[Stored data entries]
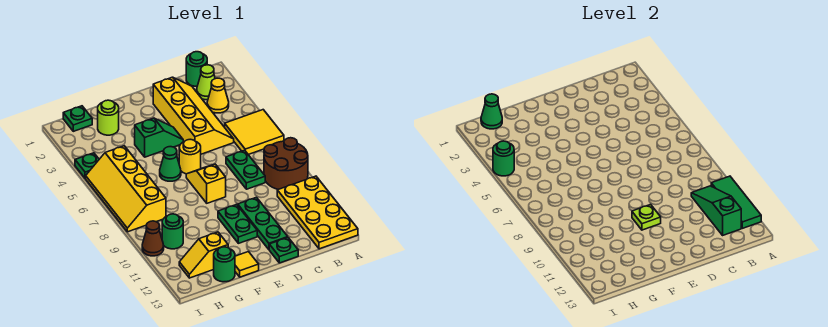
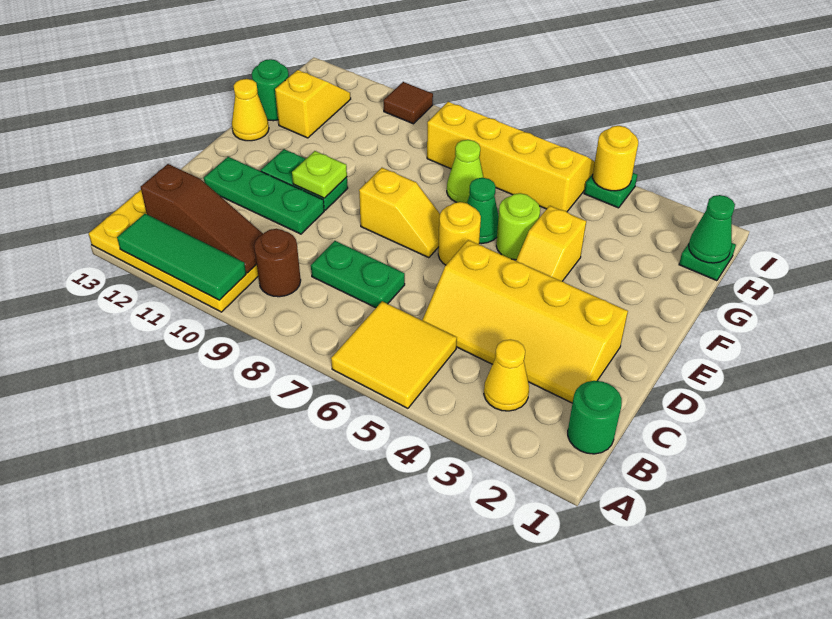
brown round brick A8:B9 level 1 -> brown round brick B9 level 1
lime cone B2 level 1 -> lime cone G7 level 1
green slope B10:B12 level 2 top 12 -> brown slope B10:B12 level 2 top 12
green plate D13 level 1 -> none
green slope E4:F4 level 1 top F -> yellow slope E4:F4 level 1 top F
yellow tile F13 level 1 -> yellow cone F13 level 1
lime round brick G2 level 1 -> lime round brick F5 level 1
green round brick H10 level 1 -> none
green round brick I4 level 2 -> yellow round brick I4 level 2
brown cone I10 level 1 -> brown tile I10 level 1

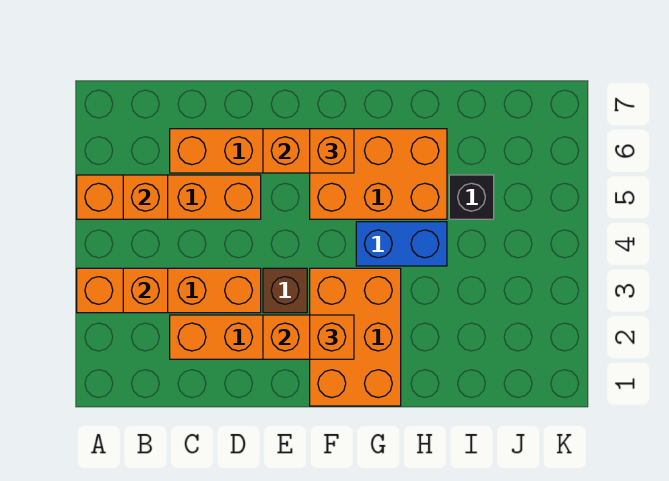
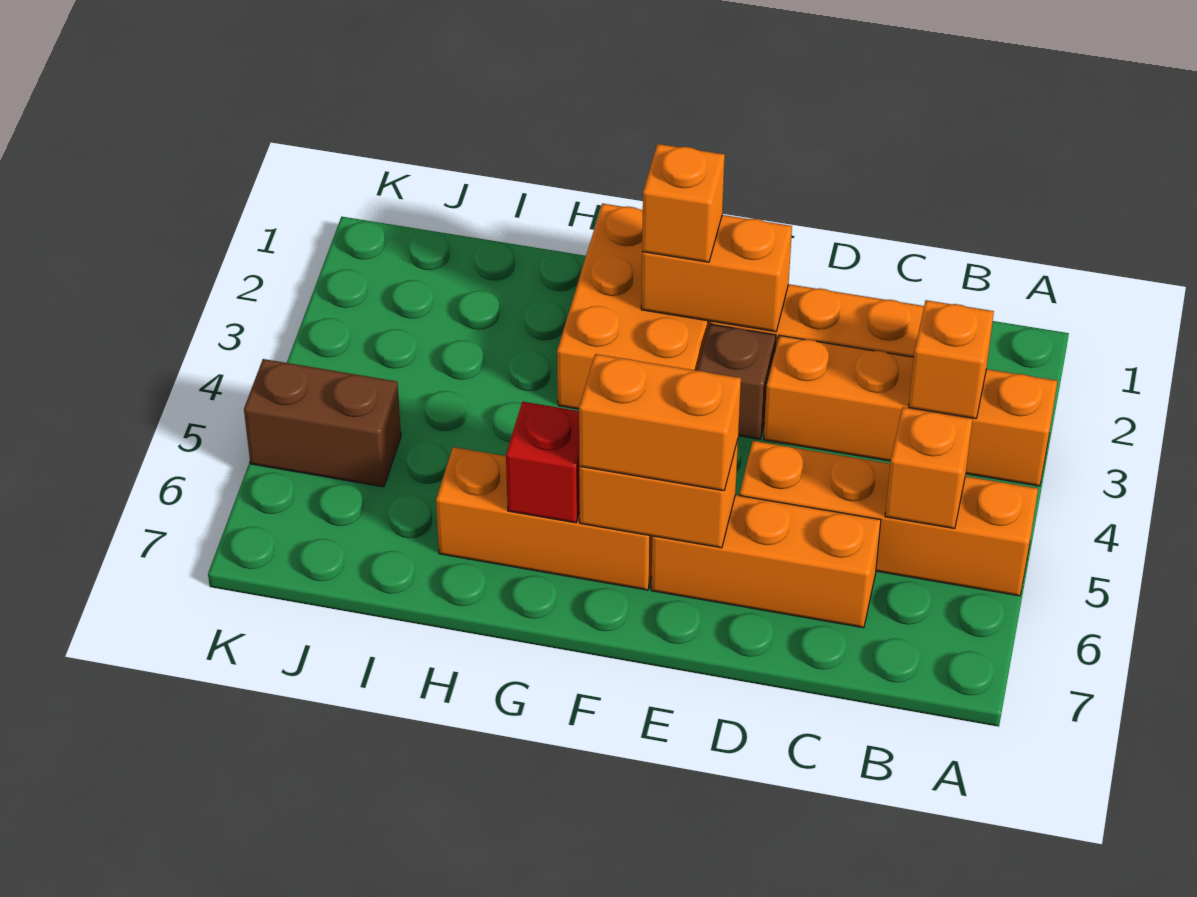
orange brick F5:H6 level 1 -> orange brick F6:H6 level 1
orange brick F6 level 3 -> orange brick E6:F6 level 3
blue brick G4:H4 level 1 -> none
none -> red brick G6 level 2
black brick I5 level 1 -> none
none -> brown brick J5:K5 level 1

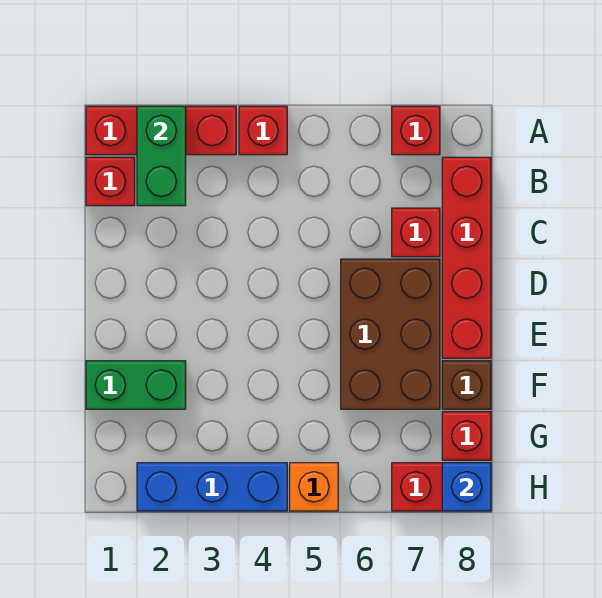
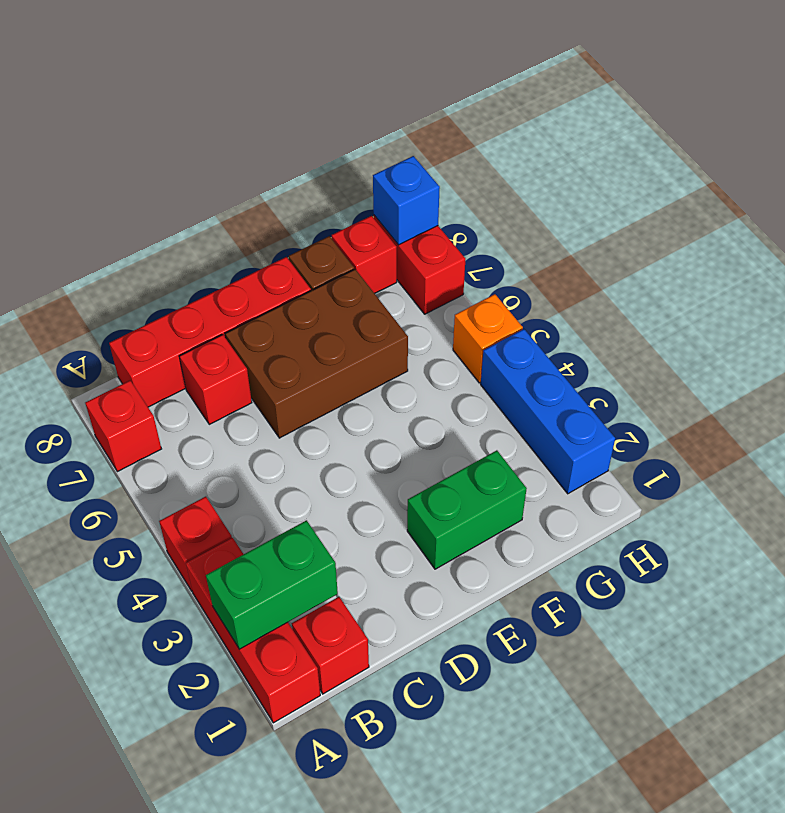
green brick F1:F2 level 1 -> green brick E2:F2 level 1

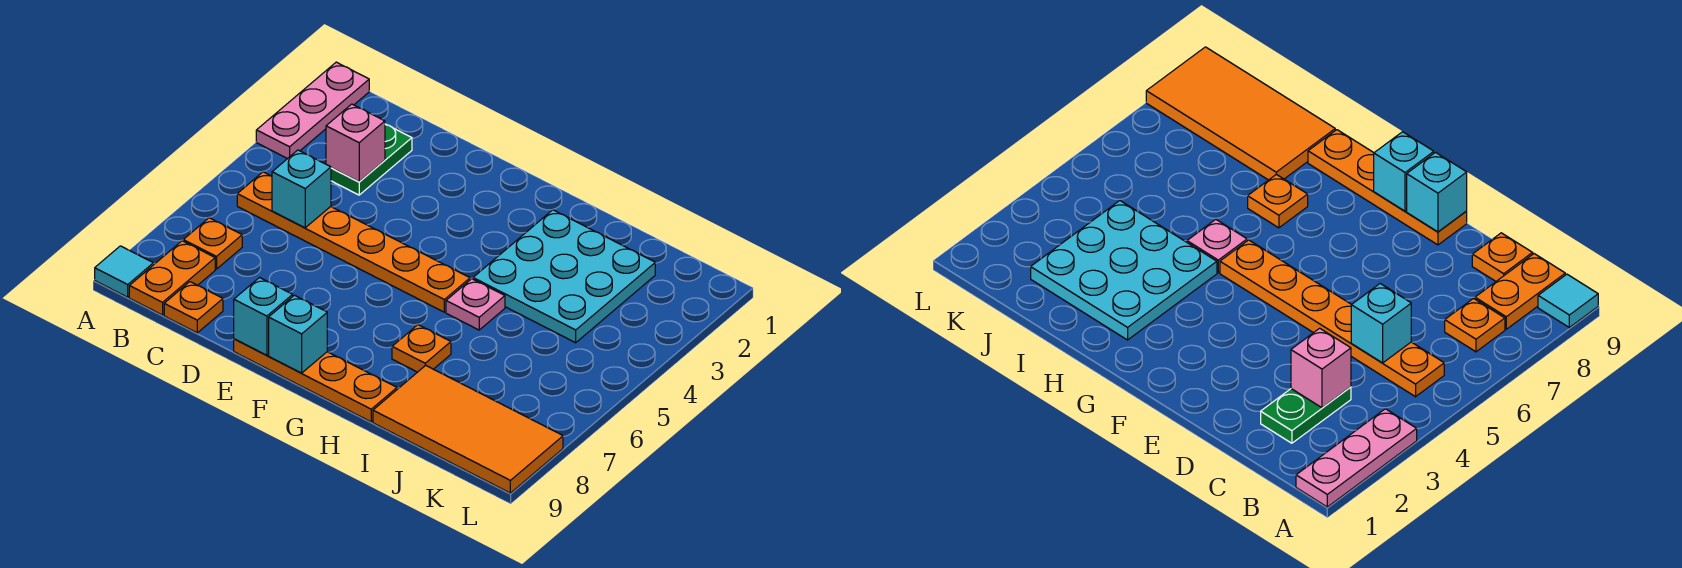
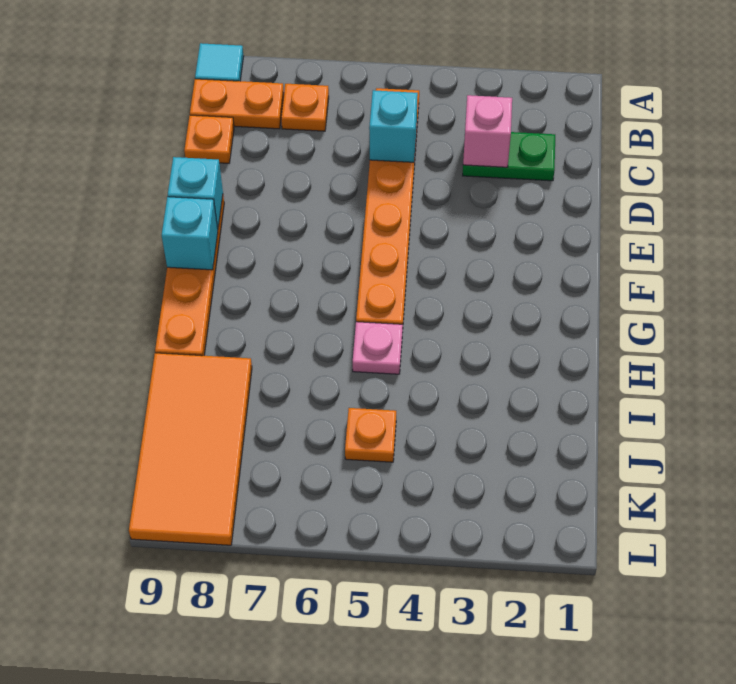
pink plate A1:A3 level 1 -> none
cyan plate H2:J4 level 1 -> none
orange plate H7 level 1 -> orange plate J5 level 1

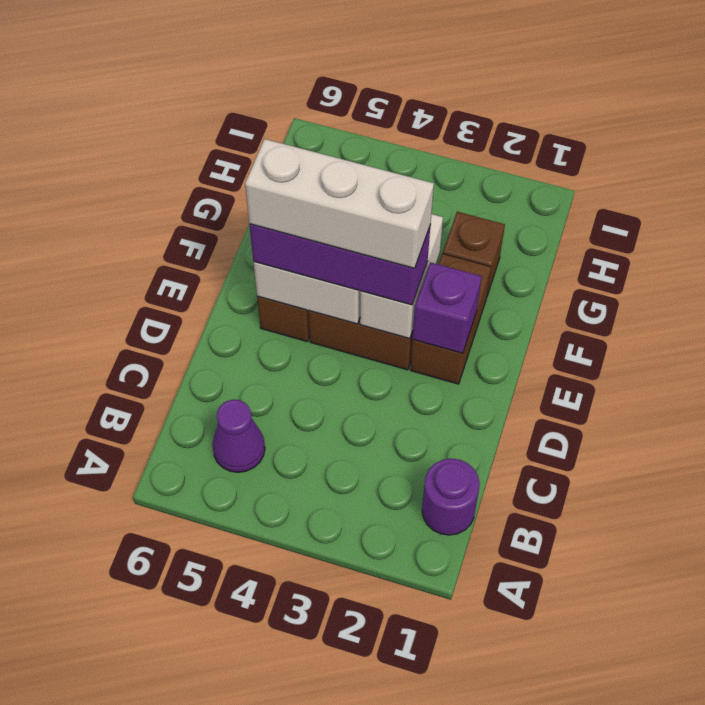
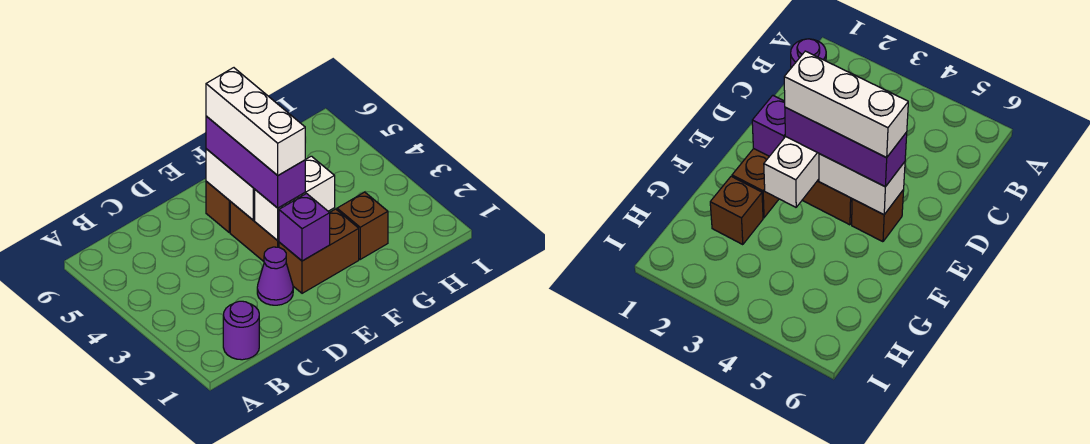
purple cone B5 level 1 -> purple cone D2 level 1

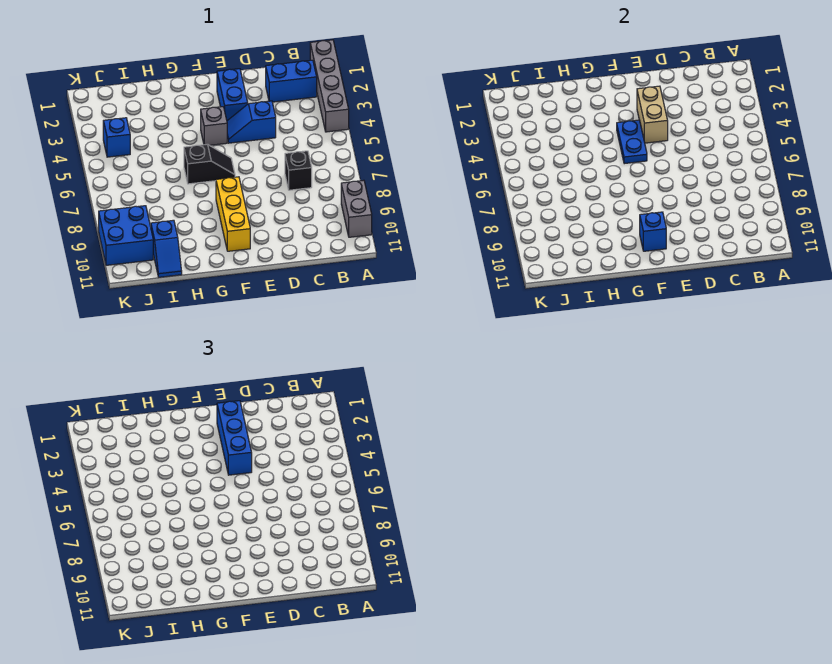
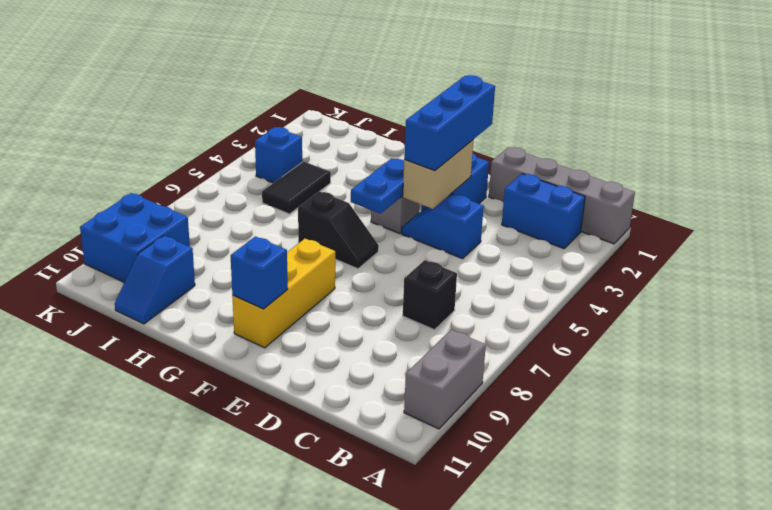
grey brick A1:A4 level 1 -> grey brick A1:D1 level 1
none -> black tile I4:I5 level 1

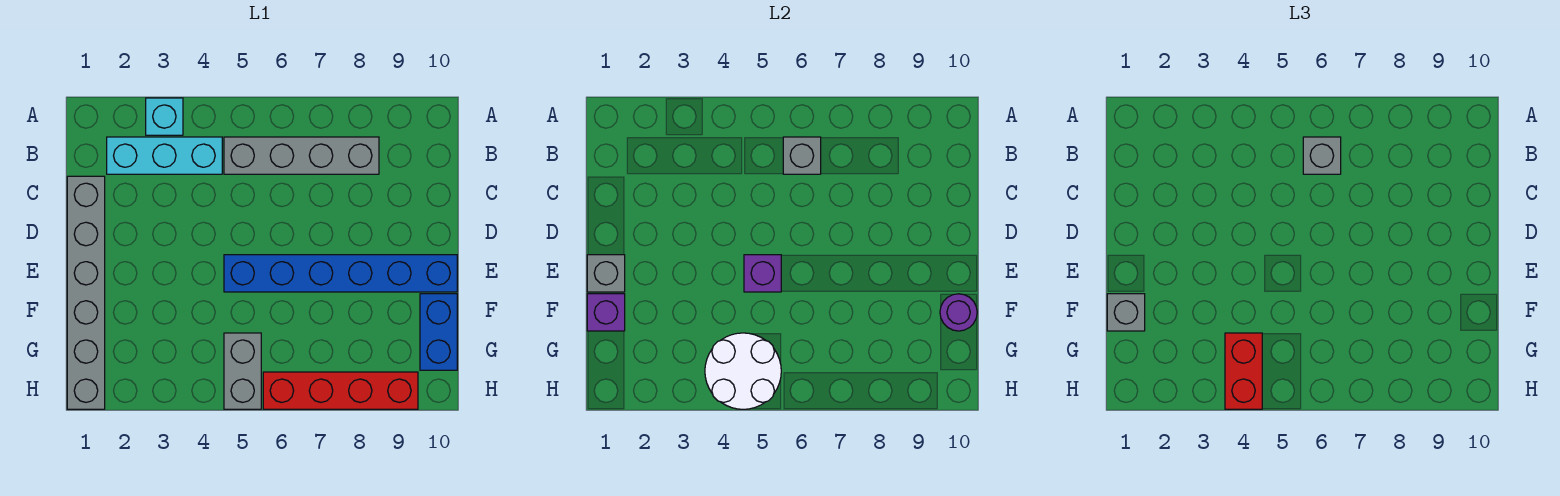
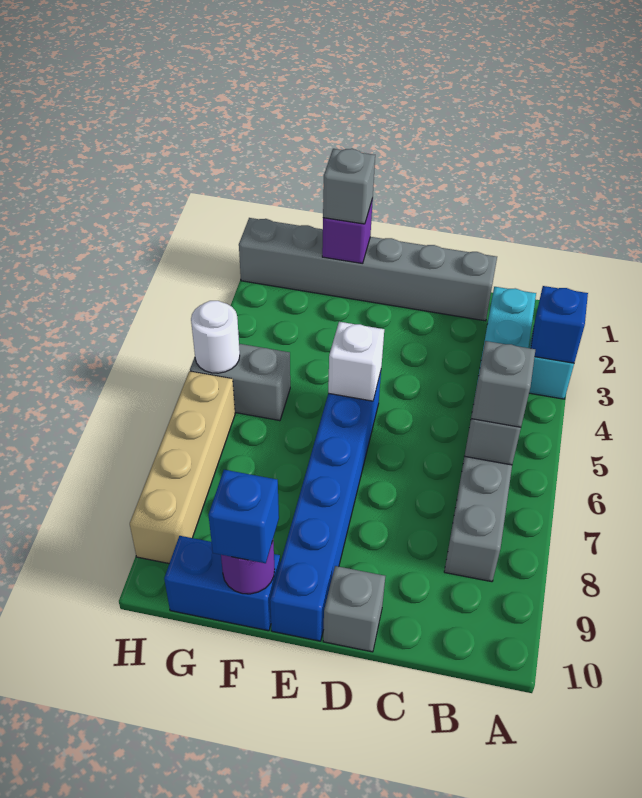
none -> blue brick A3 level 2
grey brick E1 level 2 -> grey brick D10 level 1
purple brick E5 level 2 -> white brick E5 level 2
none -> blue brick F10 level 3
white round brick G4:H5 level 2 -> white round brick H5 level 2
red brick G4:H4 level 3 -> none
red brick H6:H9 level 1 -> tan brick H6:H9 level 1

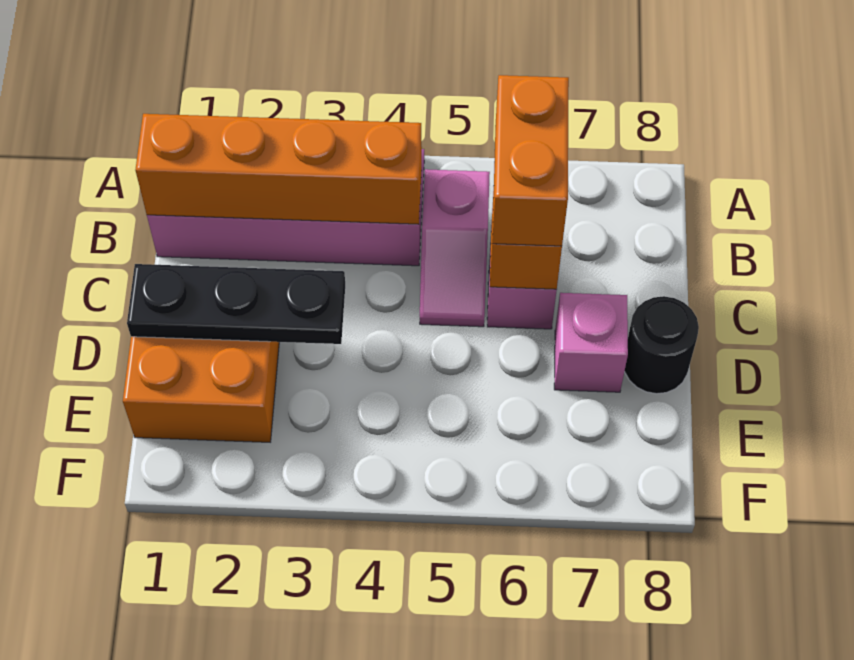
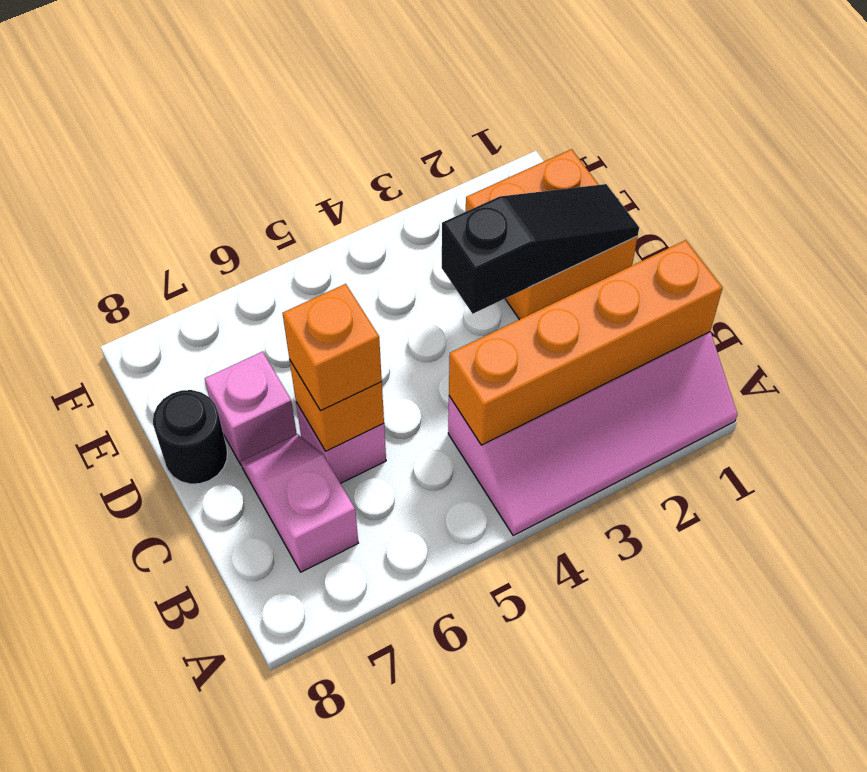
pink slope B5:C5 level 1 top B -> pink slope B7:C7 level 1 top B
orange brick B6:C6 level 3 -> orange brick C6 level 3
black plate D1:D3 level 2 -> black slope D1:D3 level 2 top 3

## Exercise objective
Would you restate the records above word for word and exclude the pictures?

## Response
brown round brick A8:B9 level 1 -> brown round brick B9 level 1
lime cone B2 level 1 -> lime cone G7 level 1
green slope B10:B12 level 2 top 12 -> brown slope B10:B12 level 2 top 12
green plate D13 level 1 -> none
green slope E4:F4 level 1 top F -> yellow slope E4:F4 level 1 top F
yellow tile F13 level 1 -> yellow cone F13 level 1
lime round brick G2 level 1 -> lime round brick F5 level 1
green round brick H10 level 1 -> none
green round brick I4 level 2 -> yellow round brick I4 level 2
brown cone I10 level 1 -> brown tile I10 level 1

orange brick F5:H6 level 1 -> orange brick F6:H6 level 1
orange brick F6 level 3 -> orange brick E6:F6 level 3
blue brick G4:H4 level 1 -> none
none -> red brick G6 level 2
black brick I5 level 1 -> none
none -> brown brick J5:K5 level 1

green brick F1:F2 level 1 -> green brick E2:F2 level 1

pink plate A1:A3 level 1 -> none
cyan plate H2:J4 level 1 -> none
orange plate H7 level 1 -> orange plate J5 level 1

purple cone B5 level 1 -> purple cone D2 level 1

grey brick A1:A4 level 1 -> grey brick A1:D1 level 1
none -> black tile I4:I5 level 1

none -> blue brick A3 level 2
grey brick E1 level 2 -> grey brick D10 level 1
purple brick E5 level 2 -> white brick E5 level 2
none -> blue brick F10 level 3
white round brick G4:H5 level 2 -> white round brick H5 level 2
red brick G4:H4 level 3 -> none
red brick H6:H9 level 1 -> tan brick H6:H9 level 1

pink slope B5:C5 level 1 top B -> pink slope B7:C7 level 1 top B
orange brick B6:C6 level 3 -> orange brick C6 level 3
black plate D1:D3 level 2 -> black slope D1:D3 level 2 top 3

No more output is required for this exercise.